**To do:** Print the lines in the listing below that fall between the line with "C206: none -> 47nF (GND, VS)" and the line with "U1 pin out: J1/2 -> VTH", those two lines included, exactly as they stand and with nothing else.
- Opening Delimiter -
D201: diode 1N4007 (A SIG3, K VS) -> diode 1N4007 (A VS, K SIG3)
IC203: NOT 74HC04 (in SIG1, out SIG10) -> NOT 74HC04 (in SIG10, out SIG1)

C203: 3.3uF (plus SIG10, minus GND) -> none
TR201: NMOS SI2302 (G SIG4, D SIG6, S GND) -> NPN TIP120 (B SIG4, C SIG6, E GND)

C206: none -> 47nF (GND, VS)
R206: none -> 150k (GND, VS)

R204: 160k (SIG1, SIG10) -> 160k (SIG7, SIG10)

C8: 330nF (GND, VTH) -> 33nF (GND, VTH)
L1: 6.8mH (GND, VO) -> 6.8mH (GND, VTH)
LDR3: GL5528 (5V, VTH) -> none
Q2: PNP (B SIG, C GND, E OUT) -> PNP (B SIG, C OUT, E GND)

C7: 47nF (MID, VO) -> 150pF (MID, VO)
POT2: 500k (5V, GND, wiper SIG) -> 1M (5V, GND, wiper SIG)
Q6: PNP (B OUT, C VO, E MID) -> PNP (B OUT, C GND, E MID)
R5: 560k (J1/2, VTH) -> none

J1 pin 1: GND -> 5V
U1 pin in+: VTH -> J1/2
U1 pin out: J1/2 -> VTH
- Closing Delimiter -
- Opening Delimiter -
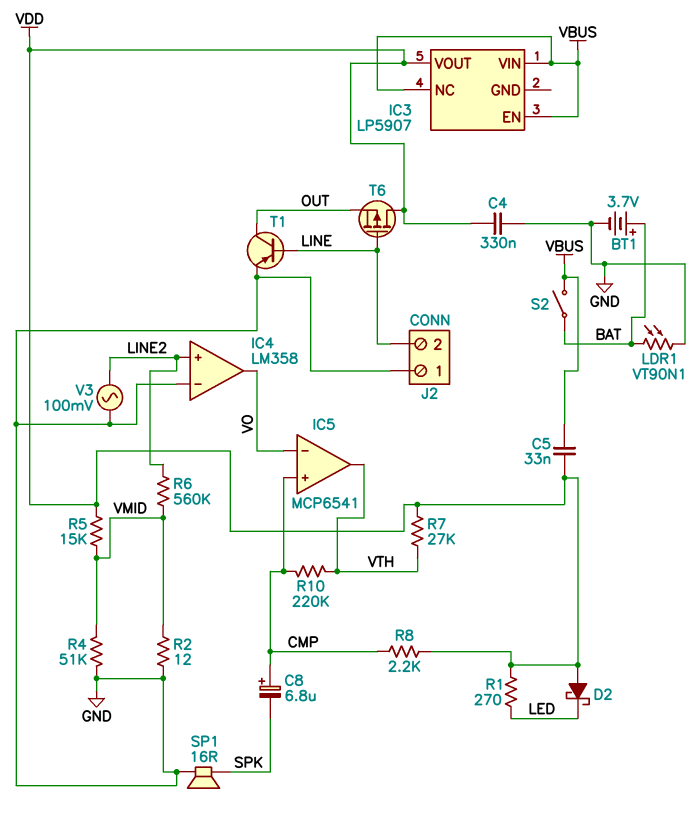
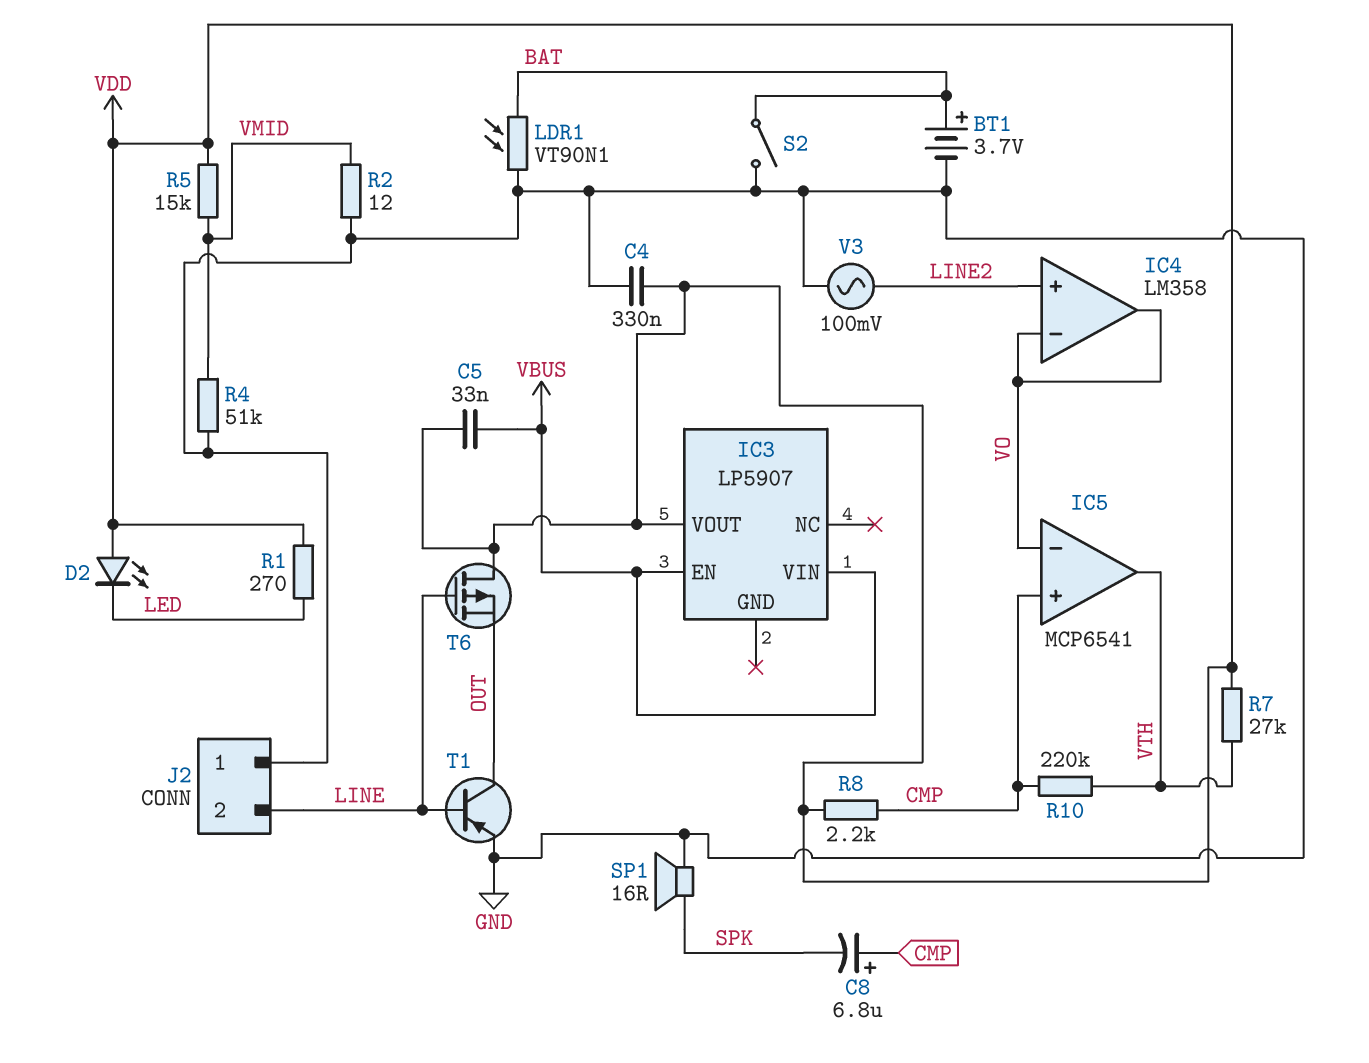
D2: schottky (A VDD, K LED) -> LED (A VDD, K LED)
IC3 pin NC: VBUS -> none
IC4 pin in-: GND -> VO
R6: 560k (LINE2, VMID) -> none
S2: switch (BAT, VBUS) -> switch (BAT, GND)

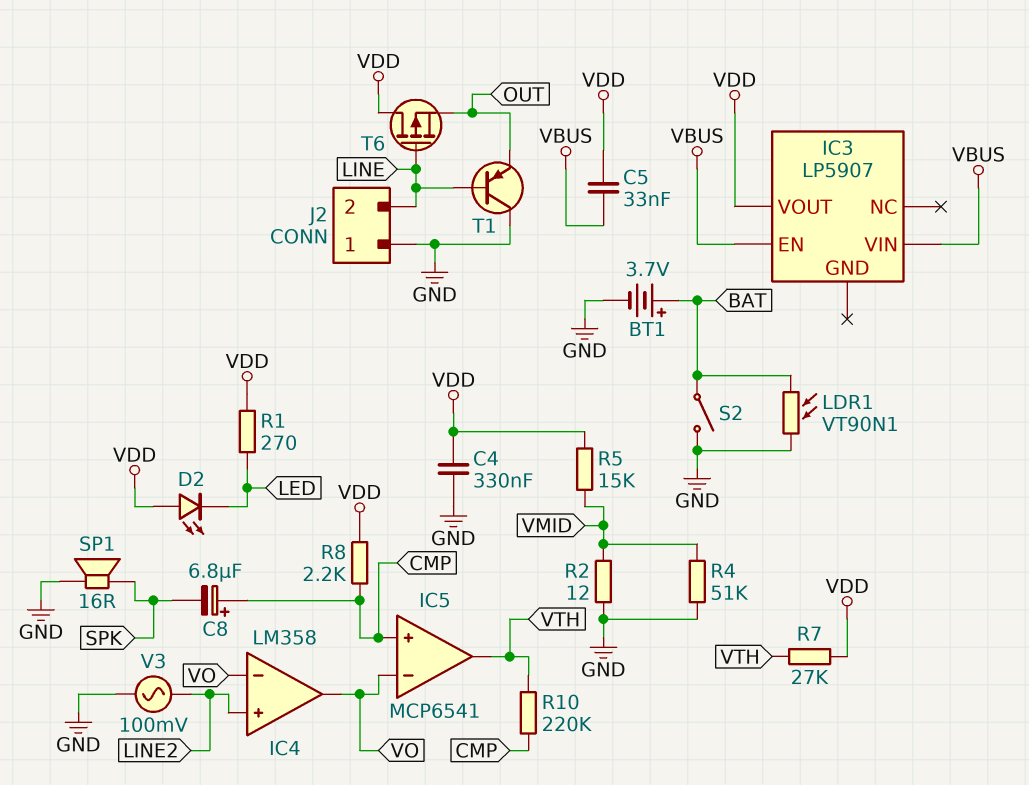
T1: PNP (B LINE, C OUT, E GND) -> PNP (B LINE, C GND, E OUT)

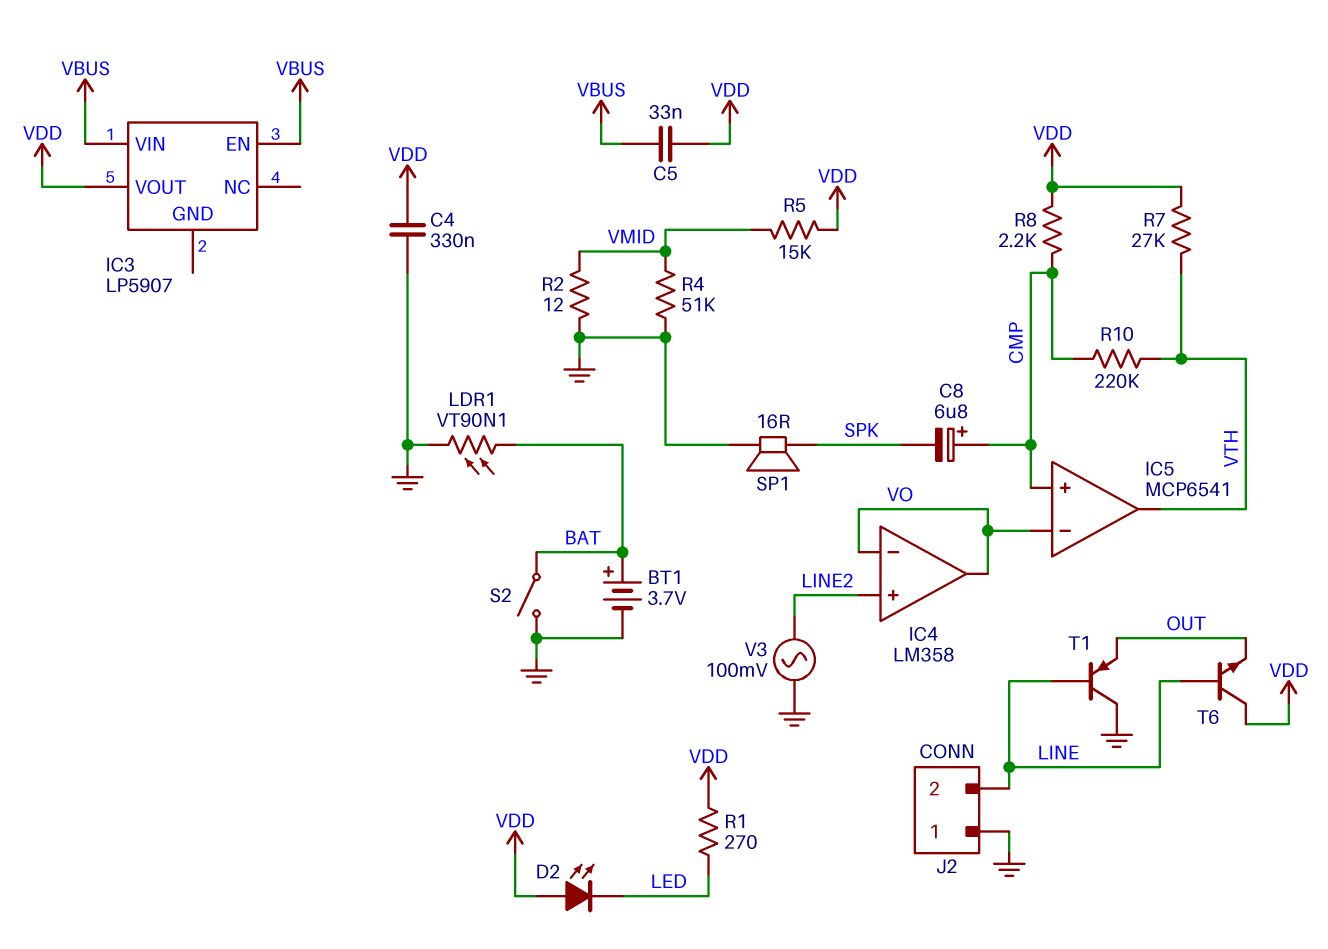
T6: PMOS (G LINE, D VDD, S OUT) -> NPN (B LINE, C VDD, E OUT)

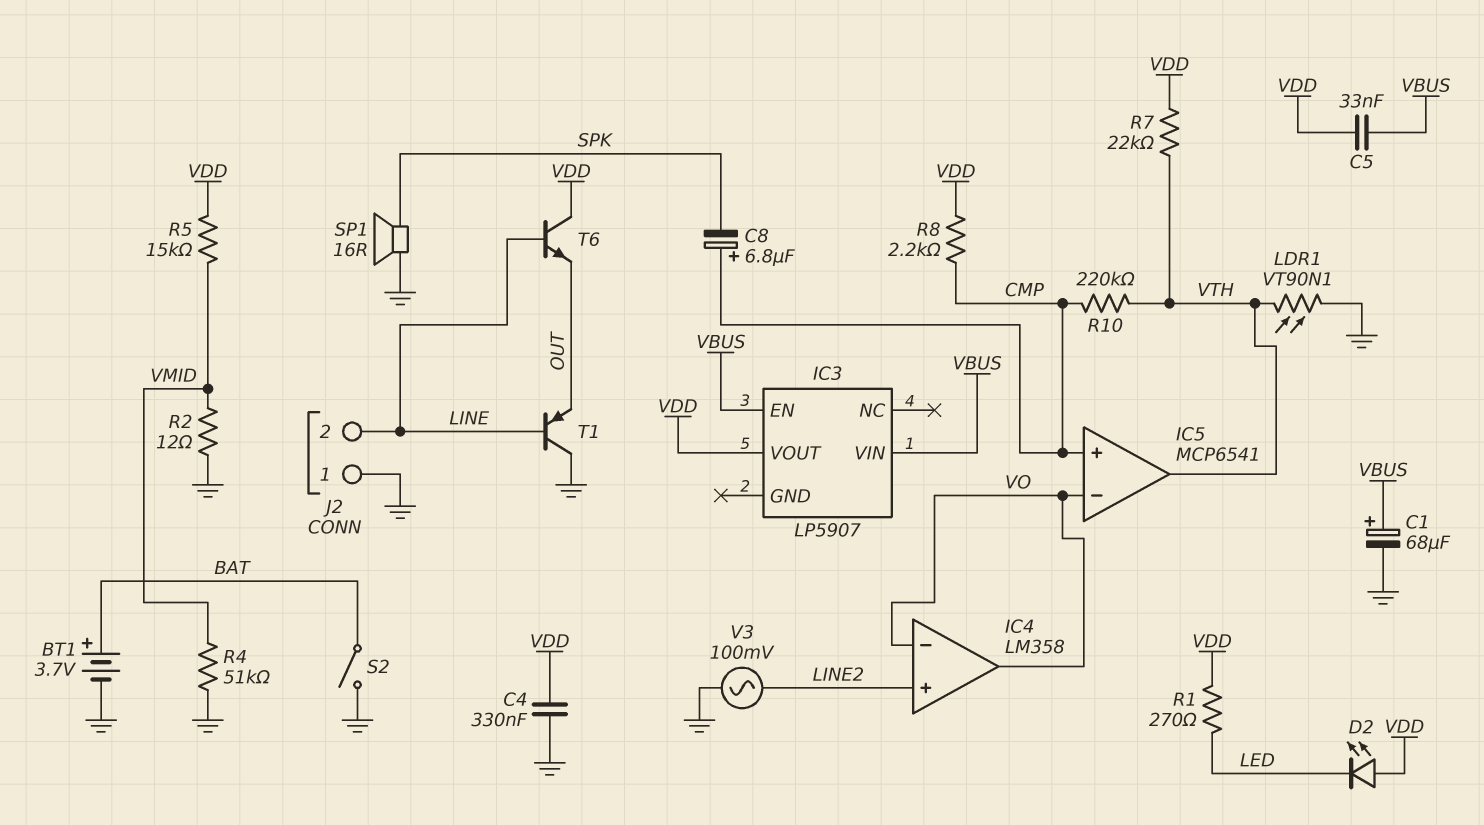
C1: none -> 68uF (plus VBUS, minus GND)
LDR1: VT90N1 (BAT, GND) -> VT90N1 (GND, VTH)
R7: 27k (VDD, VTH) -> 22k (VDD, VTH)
- Closing Delimiter -
- Opening Delimiter -
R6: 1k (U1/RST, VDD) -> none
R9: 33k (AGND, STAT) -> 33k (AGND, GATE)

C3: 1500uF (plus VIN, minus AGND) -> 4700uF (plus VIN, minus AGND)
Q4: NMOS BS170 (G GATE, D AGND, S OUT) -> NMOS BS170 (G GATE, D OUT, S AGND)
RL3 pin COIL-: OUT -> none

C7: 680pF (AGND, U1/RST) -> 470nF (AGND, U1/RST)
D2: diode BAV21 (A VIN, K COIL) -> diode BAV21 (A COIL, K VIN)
- Closing Delimiter -
**Solution to the problem:**
C206: none -> 47nF (GND, VS)
R206: none -> 150k (GND, VS)

R204: 160k (SIG1, SIG10) -> 160k (SIG7, SIG10)

C8: 330nF (GND, VTH) -> 33nF (GND, VTH)
L1: 6.8mH (GND, VO) -> 6.8mH (GND, VTH)
LDR3: GL5528 (5V, VTH) -> none
Q2: PNP (B SIG, C GND, E OUT) -> PNP (B SIG, C OUT, E GND)

C7: 47nF (MID, VO) -> 150pF (MID, VO)
POT2: 500k (5V, GND, wiper SIG) -> 1M (5V, GND, wiper SIG)
Q6: PNP (B OUT, C VO, E MID) -> PNP (B OUT, C GND, E MID)
R5: 560k (J1/2, VTH) -> none

J1 pin 1: GND -> 5V
U1 pin in+: VTH -> J1/2
U1 pin out: J1/2 -> VTH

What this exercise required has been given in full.